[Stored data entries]
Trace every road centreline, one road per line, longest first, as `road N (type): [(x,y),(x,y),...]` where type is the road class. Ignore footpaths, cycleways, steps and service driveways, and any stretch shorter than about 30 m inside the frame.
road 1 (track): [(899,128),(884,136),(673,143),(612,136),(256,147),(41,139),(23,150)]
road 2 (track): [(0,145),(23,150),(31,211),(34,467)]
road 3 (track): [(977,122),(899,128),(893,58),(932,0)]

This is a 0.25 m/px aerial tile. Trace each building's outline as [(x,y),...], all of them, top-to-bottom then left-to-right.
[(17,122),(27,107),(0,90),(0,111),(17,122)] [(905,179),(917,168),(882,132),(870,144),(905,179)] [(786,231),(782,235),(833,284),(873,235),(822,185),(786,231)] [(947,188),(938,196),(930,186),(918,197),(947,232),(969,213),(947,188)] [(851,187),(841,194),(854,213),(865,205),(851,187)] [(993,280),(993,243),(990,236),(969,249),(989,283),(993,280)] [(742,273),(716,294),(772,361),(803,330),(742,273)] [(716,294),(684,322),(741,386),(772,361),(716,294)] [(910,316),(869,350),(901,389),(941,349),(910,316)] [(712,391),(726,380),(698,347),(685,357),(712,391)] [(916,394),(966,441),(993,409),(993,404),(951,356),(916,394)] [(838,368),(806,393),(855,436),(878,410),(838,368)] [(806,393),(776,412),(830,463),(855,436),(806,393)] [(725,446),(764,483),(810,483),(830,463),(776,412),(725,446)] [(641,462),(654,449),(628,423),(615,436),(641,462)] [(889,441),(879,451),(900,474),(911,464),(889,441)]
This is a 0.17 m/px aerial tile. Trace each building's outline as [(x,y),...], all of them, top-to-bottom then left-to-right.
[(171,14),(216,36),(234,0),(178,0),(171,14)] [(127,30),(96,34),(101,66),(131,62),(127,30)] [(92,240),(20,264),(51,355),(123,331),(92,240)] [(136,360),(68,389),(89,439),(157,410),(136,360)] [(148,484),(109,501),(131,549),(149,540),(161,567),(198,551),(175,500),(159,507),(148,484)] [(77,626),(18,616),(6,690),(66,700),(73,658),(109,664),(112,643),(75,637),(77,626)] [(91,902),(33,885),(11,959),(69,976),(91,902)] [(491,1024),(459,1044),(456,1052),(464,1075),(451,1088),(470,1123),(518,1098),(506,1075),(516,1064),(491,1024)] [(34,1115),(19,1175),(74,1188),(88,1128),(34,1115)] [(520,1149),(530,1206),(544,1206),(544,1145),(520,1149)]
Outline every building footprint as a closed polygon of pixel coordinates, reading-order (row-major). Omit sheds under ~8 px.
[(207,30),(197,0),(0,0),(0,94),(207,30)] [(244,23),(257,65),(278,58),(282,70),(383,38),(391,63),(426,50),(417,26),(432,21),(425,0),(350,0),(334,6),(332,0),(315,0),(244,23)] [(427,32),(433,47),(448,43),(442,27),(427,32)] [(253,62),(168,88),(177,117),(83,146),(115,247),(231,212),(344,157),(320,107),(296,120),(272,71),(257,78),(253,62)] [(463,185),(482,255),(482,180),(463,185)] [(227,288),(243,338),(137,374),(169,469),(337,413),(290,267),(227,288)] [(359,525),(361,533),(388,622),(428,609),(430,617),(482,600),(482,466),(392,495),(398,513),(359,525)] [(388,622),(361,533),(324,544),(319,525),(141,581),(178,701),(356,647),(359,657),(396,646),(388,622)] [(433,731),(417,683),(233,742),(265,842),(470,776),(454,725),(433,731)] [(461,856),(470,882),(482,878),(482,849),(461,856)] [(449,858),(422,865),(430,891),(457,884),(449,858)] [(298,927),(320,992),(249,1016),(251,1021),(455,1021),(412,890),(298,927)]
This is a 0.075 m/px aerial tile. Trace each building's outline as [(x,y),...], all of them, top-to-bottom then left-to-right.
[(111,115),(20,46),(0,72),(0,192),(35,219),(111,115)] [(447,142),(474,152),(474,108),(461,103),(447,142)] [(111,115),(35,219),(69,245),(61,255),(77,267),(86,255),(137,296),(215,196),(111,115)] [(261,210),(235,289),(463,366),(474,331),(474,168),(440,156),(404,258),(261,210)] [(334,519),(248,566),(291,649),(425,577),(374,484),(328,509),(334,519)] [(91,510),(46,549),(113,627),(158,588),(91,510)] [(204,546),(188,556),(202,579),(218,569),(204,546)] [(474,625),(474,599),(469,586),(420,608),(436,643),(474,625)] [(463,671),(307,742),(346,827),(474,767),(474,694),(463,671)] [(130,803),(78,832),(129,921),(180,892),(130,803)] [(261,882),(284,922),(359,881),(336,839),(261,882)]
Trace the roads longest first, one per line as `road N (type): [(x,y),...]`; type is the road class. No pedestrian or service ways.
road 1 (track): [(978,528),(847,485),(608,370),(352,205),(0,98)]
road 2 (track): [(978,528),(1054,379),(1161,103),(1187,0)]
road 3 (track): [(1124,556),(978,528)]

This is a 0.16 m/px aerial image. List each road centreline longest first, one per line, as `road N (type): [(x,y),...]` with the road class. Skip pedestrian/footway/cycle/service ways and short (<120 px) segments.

(What you will do): Write out all the entries once more, exactly.

(Output below):
Trace every road centreline, one road per line, longest first, as `road N (type): [(x,y),(x,y),...]` where type is the road class. Ignore footpaths, cycleways, steps and service driveways, and any stretch shorter than about 30 m inside the frame.
road 1 (track): [(899,128),(884,136),(673,143),(612,136),(256,147),(41,139),(23,150)]
road 2 (track): [(0,145),(23,150),(31,211),(34,467)]
road 3 (track): [(977,122),(899,128),(893,58),(932,0)]

This is a 0.25 m/px aerial tile. Trace each building's outline as [(x,y),...], all of them, top-to-bottom then left-to-right.
[(17,122),(27,107),(0,90),(0,111),(17,122)] [(905,179),(917,168),(882,132),(870,144),(905,179)] [(786,231),(782,235),(833,284),(873,235),(822,185),(786,231)] [(947,188),(938,196),(930,186),(918,197),(947,232),(969,213),(947,188)] [(851,187),(841,194),(854,213),(865,205),(851,187)] [(993,280),(993,243),(990,236),(969,249),(989,283),(993,280)] [(742,273),(716,294),(772,361),(803,330),(742,273)] [(716,294),(684,322),(741,386),(772,361),(716,294)] [(910,316),(869,350),(901,389),(941,349),(910,316)] [(712,391),(726,380),(698,347),(685,357),(712,391)] [(916,394),(966,441),(993,409),(993,404),(951,356),(916,394)] [(838,368),(806,393),(855,436),(878,410),(838,368)] [(806,393),(776,412),(830,463),(855,436),(806,393)] [(725,446),(764,483),(810,483),(830,463),(776,412),(725,446)] [(641,462),(654,449),(628,423),(615,436),(641,462)] [(889,441),(879,451),(900,474),(911,464),(889,441)]
This is a 0.17 m/px aerial tile. Trace each building's outline as [(x,y),...], all of them, top-to-bottom then left-to-right.
[(171,14),(216,36),(234,0),(178,0),(171,14)] [(127,30),(96,34),(101,66),(131,62),(127,30)] [(92,240),(20,264),(51,355),(123,331),(92,240)] [(136,360),(68,389),(89,439),(157,410),(136,360)] [(148,484),(109,501),(131,549),(149,540),(161,567),(198,551),(175,500),(159,507),(148,484)] [(77,626),(18,616),(6,690),(66,700),(73,658),(109,664),(112,643),(75,637),(77,626)] [(91,902),(33,885),(11,959),(69,976),(91,902)] [(491,1024),(459,1044),(456,1052),(464,1075),(451,1088),(470,1123),(518,1098),(506,1075),(516,1064),(491,1024)] [(34,1115),(19,1175),(74,1188),(88,1128),(34,1115)] [(520,1149),(530,1206),(544,1206),(544,1145),(520,1149)]
Outline every building footprint as a closed polygon of pixel coordinates, reading-order (row-major). Omit sheds under ~8 px.
[(207,30),(197,0),(0,0),(0,94),(207,30)] [(244,23),(257,65),(278,58),(282,70),(383,38),(391,63),(426,50),(417,26),(432,21),(425,0),(350,0),(334,6),(332,0),(315,0),(244,23)] [(427,32),(433,47),(448,43),(442,27),(427,32)] [(253,62),(168,88),(177,117),(83,146),(115,247),(231,212),(344,157),(320,107),(296,120),(272,71),(257,78),(253,62)] [(463,185),(482,255),(482,180),(463,185)] [(227,288),(243,338),(137,374),(169,469),(337,413),(290,267),(227,288)] [(359,525),(361,533),(388,622),(428,609),(430,617),(482,600),(482,466),(392,495),(398,513),(359,525)] [(388,622),(361,533),(324,544),(319,525),(141,581),(178,701),(356,647),(359,657),(396,646),(388,622)] [(433,731),(417,683),(233,742),(265,842),(470,776),(454,725),(433,731)] [(461,856),(470,882),(482,878),(482,849),(461,856)] [(449,858),(422,865),(430,891),(457,884),(449,858)] [(298,927),(320,992),(249,1016),(251,1021),(455,1021),(412,890),(298,927)]
This is a 0.075 m/px aerial tile. Trace each building's outline as [(x,y),...], all of them, top-to-bottom then left-to-right.
[(111,115),(20,46),(0,72),(0,192),(35,219),(111,115)] [(447,142),(474,152),(474,108),(461,103),(447,142)] [(111,115),(35,219),(69,245),(61,255),(77,267),(86,255),(137,296),(215,196),(111,115)] [(261,210),(235,289),(463,366),(474,331),(474,168),(440,156),(404,258),(261,210)] [(334,519),(248,566),(291,649),(425,577),(374,484),(328,509),(334,519)] [(91,510),(46,549),(113,627),(158,588),(91,510)] [(204,546),(188,556),(202,579),(218,569),(204,546)] [(474,625),(474,599),(469,586),(420,608),(436,643),(474,625)] [(463,671),(307,742),(346,827),(474,767),(474,694),(463,671)] [(130,803),(78,832),(129,921),(180,892),(130,803)] [(261,882),(284,922),(359,881),(336,839),(261,882)]
Trace the roads longest first, one per line as `road N (type): [(x,y),...]`; type is the road class. No pedestrian or service ways.
road 1 (track): [(978,528),(847,485),(608,370),(352,205),(0,98)]
road 2 (track): [(978,528),(1054,379),(1161,103),(1187,0)]
road 3 (track): [(1124,556),(978,528)]

This is a 0.16 m/px aerial image. List each road centreline longest first, one per line, as `road N (type): [(x,y),...]` with the road class. Skip pedestrian/footway/cycle/service ways and short (<120 px) segments.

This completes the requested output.